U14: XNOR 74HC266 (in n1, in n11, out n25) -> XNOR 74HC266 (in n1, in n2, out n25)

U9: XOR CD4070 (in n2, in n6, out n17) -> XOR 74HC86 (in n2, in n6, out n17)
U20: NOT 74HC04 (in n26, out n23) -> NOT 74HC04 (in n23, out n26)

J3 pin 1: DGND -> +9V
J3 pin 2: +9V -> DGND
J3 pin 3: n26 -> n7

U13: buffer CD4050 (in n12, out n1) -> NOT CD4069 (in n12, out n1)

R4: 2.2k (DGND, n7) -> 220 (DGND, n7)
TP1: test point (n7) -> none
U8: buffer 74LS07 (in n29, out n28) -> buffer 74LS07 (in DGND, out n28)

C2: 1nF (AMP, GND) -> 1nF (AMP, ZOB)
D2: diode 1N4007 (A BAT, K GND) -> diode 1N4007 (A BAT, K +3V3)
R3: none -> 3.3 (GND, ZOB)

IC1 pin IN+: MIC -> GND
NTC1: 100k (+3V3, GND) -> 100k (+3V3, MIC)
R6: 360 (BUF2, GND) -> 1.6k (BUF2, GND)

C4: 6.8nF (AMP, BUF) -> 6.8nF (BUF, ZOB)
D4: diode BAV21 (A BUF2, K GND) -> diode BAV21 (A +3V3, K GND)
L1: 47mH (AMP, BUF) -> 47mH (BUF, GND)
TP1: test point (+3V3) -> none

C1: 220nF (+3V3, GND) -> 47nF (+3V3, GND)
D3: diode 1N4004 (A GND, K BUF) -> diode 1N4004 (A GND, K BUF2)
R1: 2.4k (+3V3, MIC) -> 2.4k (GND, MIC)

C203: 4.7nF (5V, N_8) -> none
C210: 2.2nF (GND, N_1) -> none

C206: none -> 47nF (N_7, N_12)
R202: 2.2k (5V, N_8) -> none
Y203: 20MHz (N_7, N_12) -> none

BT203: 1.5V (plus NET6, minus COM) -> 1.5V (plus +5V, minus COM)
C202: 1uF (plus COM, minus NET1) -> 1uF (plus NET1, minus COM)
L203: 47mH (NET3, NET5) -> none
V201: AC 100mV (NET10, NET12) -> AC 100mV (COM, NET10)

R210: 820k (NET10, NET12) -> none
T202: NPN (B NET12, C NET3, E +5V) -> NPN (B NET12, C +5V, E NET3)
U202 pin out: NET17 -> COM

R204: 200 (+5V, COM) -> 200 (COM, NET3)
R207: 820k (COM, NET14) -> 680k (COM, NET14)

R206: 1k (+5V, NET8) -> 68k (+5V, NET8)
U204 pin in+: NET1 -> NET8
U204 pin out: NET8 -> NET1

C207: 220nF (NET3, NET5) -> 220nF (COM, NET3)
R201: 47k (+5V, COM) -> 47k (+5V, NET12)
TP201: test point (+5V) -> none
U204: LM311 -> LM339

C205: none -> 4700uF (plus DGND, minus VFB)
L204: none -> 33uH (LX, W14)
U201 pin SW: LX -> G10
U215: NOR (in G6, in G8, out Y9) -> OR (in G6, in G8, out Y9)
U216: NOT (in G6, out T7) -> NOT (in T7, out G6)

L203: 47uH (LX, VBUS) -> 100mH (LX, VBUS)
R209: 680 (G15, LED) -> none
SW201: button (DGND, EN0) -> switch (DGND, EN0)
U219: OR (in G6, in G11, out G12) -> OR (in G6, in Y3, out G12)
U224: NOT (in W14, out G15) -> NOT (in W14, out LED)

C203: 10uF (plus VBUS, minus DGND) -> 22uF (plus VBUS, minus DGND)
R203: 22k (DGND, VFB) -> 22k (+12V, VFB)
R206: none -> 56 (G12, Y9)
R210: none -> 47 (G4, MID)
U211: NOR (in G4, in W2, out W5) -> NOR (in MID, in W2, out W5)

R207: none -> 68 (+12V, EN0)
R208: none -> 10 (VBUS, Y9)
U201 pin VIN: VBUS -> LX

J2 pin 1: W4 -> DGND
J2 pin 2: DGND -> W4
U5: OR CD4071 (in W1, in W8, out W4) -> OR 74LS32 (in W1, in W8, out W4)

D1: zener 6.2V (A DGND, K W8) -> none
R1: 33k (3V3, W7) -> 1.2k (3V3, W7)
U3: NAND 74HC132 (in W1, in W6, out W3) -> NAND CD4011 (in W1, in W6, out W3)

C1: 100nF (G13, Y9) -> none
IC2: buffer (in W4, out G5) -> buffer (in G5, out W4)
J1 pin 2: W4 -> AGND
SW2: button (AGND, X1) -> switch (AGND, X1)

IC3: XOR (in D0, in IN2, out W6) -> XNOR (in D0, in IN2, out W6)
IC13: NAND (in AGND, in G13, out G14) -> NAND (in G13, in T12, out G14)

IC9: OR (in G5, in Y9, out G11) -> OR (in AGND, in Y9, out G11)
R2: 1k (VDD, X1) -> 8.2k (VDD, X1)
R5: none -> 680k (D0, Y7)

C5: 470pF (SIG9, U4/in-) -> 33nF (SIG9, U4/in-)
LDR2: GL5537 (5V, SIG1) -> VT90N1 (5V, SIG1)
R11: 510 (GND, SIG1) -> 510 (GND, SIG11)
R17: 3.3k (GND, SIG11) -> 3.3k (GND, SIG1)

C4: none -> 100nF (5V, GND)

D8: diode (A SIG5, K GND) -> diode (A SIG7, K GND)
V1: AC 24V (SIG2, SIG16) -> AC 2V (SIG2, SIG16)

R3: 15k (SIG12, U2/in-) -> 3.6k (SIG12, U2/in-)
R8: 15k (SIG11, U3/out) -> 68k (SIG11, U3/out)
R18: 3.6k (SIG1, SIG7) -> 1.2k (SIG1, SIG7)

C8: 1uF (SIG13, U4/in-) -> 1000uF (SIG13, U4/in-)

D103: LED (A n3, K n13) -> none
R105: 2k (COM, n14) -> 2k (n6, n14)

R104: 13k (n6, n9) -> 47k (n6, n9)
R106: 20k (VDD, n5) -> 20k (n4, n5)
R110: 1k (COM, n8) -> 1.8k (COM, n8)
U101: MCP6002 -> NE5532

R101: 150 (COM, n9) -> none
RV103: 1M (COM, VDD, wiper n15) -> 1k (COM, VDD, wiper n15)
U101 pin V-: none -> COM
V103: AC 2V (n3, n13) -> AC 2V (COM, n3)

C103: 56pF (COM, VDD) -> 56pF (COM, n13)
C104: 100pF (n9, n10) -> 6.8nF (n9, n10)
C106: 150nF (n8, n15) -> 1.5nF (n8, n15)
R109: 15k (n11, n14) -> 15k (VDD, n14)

_Required action_.
Your answer must be an exact copy of every record.

_Output for this task_.
U14: XNOR 74HC266 (in n1, in n11, out n25) -> XNOR 74HC266 (in n1, in n2, out n25)

U9: XOR CD4070 (in n2, in n6, out n17) -> XOR 74HC86 (in n2, in n6, out n17)
U20: NOT 74HC04 (in n26, out n23) -> NOT 74HC04 (in n23, out n26)

J3 pin 1: DGND -> +9V
J3 pin 2: +9V -> DGND
J3 pin 3: n26 -> n7

U13: buffer CD4050 (in n12, out n1) -> NOT CD4069 (in n12, out n1)

R4: 2.2k (DGND, n7) -> 220 (DGND, n7)
TP1: test point (n7) -> none
U8: buffer 74LS07 (in n29, out n28) -> buffer 74LS07 (in DGND, out n28)

C2: 1nF (AMP, GND) -> 1nF (AMP, ZOB)
D2: diode 1N4007 (A BAT, K GND) -> diode 1N4007 (A BAT, K +3V3)
R3: none -> 3.3 (GND, ZOB)

IC1 pin IN+: MIC -> GND
NTC1: 100k (+3V3, GND) -> 100k (+3V3, MIC)
R6: 360 (BUF2, GND) -> 1.6k (BUF2, GND)

C4: 6.8nF (AMP, BUF) -> 6.8nF (BUF, ZOB)
D4: diode BAV21 (A BUF2, K GND) -> diode BAV21 (A +3V3, K GND)
L1: 47mH (AMP, BUF) -> 47mH (BUF, GND)
TP1: test point (+3V3) -> none

C1: 220nF (+3V3, GND) -> 47nF (+3V3, GND)
D3: diode 1N4004 (A GND, K BUF) -> diode 1N4004 (A GND, K BUF2)
R1: 2.4k (+3V3, MIC) -> 2.4k (GND, MIC)

C203: 4.7nF (5V, N_8) -> none
C210: 2.2nF (GND, N_1) -> none

C206: none -> 47nF (N_7, N_12)
R202: 2.2k (5V, N_8) -> none
Y203: 20MHz (N_7, N_12) -> none

BT203: 1.5V (plus NET6, minus COM) -> 1.5V (plus +5V, minus COM)
C202: 1uF (plus COM, minus NET1) -> 1uF (plus NET1, minus COM)
L203: 47mH (NET3, NET5) -> none
V201: AC 100mV (NET10, NET12) -> AC 100mV (COM, NET10)

R210: 820k (NET10, NET12) -> none
T202: NPN (B NET12, C NET3, E +5V) -> NPN (B NET12, C +5V, E NET3)
U202 pin out: NET17 -> COM

R204: 200 (+5V, COM) -> 200 (COM, NET3)
R207: 820k (COM, NET14) -> 680k (COM, NET14)

R206: 1k (+5V, NET8) -> 68k (+5V, NET8)
U204 pin in+: NET1 -> NET8
U204 pin out: NET8 -> NET1

C207: 220nF (NET3, NET5) -> 220nF (COM, NET3)
R201: 47k (+5V, COM) -> 47k (+5V, NET12)
TP201: test point (+5V) -> none
U204: LM311 -> LM339

C205: none -> 4700uF (plus DGND, minus VFB)
L204: none -> 33uH (LX, W14)
U201 pin SW: LX -> G10
U215: NOR (in G6, in G8, out Y9) -> OR (in G6, in G8, out Y9)
U216: NOT (in G6, out T7) -> NOT (in T7, out G6)

L203: 47uH (LX, VBUS) -> 100mH (LX, VBUS)
R209: 680 (G15, LED) -> none
SW201: button (DGND, EN0) -> switch (DGND, EN0)
U219: OR (in G6, in G11, out G12) -> OR (in G6, in Y3, out G12)
U224: NOT (in W14, out G15) -> NOT (in W14, out LED)

C203: 10uF (plus VBUS, minus DGND) -> 22uF (plus VBUS, minus DGND)
R203: 22k (DGND, VFB) -> 22k (+12V, VFB)
R206: none -> 56 (G12, Y9)
R210: none -> 47 (G4, MID)
U211: NOR (in G4, in W2, out W5) -> NOR (in MID, in W2, out W5)

R207: none -> 68 (+12V, EN0)
R208: none -> 10 (VBUS, Y9)
U201 pin VIN: VBUS -> LX

J2 pin 1: W4 -> DGND
J2 pin 2: DGND -> W4
U5: OR CD4071 (in W1, in W8, out W4) -> OR 74LS32 (in W1, in W8, out W4)

D1: zener 6.2V (A DGND, K W8) -> none
R1: 33k (3V3, W7) -> 1.2k (3V3, W7)
U3: NAND 74HC132 (in W1, in W6, out W3) -> NAND CD4011 (in W1, in W6, out W3)

C1: 100nF (G13, Y9) -> none
IC2: buffer (in W4, out G5) -> buffer (in G5, out W4)
J1 pin 2: W4 -> AGND
SW2: button (AGND, X1) -> switch (AGND, X1)

IC3: XOR (in D0, in IN2, out W6) -> XNOR (in D0, in IN2, out W6)
IC13: NAND (in AGND, in G13, out G14) -> NAND (in G13, in T12, out G14)

IC9: OR (in G5, in Y9, out G11) -> OR (in AGND, in Y9, out G11)
R2: 1k (VDD, X1) -> 8.2k (VDD, X1)
R5: none -> 680k (D0, Y7)

C5: 470pF (SIG9, U4/in-) -> 33nF (SIG9, U4/in-)
LDR2: GL5537 (5V, SIG1) -> VT90N1 (5V, SIG1)
R11: 510 (GND, SIG1) -> 510 (GND, SIG11)
R17: 3.3k (GND, SIG11) -> 3.3k (GND, SIG1)

C4: none -> 100nF (5V, GND)

D8: diode (A SIG5, K GND) -> diode (A SIG7, K GND)
V1: AC 24V (SIG2, SIG16) -> AC 2V (SIG2, SIG16)

R3: 15k (SIG12, U2/in-) -> 3.6k (SIG12, U2/in-)
R8: 15k (SIG11, U3/out) -> 68k (SIG11, U3/out)
R18: 3.6k (SIG1, SIG7) -> 1.2k (SIG1, SIG7)

C8: 1uF (SIG13, U4/in-) -> 1000uF (SIG13, U4/in-)

D103: LED (A n3, K n13) -> none
R105: 2k (COM, n14) -> 2k (n6, n14)

R104: 13k (n6, n9) -> 47k (n6, n9)
R106: 20k (VDD, n5) -> 20k (n4, n5)
R110: 1k (COM, n8) -> 1.8k (COM, n8)
U101: MCP6002 -> NE5532

R101: 150 (COM, n9) -> none
RV103: 1M (COM, VDD, wiper n15) -> 1k (COM, VDD, wiper n15)
U101 pin V-: none -> COM
V103: AC 2V (n3, n13) -> AC 2V (COM, n3)

C103: 56pF (COM, VDD) -> 56pF (COM, n13)
C104: 100pF (n9, n10) -> 6.8nF (n9, n10)
C106: 150nF (n8, n15) -> 1.5nF (n8, n15)
R109: 15k (n11, n14) -> 15k (VDD, n14)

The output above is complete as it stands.